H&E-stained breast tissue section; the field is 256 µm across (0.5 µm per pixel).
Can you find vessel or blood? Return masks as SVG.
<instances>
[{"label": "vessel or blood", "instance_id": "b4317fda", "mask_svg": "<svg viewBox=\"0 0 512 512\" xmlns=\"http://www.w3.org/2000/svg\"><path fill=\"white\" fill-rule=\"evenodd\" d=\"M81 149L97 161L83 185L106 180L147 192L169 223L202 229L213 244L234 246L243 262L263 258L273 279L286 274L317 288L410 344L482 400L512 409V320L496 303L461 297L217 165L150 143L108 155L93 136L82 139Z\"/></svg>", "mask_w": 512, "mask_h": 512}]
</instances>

•••

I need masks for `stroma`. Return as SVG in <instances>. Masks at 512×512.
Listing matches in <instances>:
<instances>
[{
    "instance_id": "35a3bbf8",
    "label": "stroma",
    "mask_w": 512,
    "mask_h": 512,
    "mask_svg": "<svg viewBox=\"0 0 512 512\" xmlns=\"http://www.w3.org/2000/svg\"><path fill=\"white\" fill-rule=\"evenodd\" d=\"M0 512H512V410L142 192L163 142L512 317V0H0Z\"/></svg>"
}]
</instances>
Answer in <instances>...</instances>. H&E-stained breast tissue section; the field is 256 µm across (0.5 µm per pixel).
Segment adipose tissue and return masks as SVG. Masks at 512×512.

•••

Copy every line of the data that holds the string "pixel".

H&E-stained breast tissue section; the field is 256 µm across (0.5 µm per pixel).
Answer in <instances>...</instances>. H&E-stained breast tissue section; the field is 256 µm across (0.5 µm per pixel).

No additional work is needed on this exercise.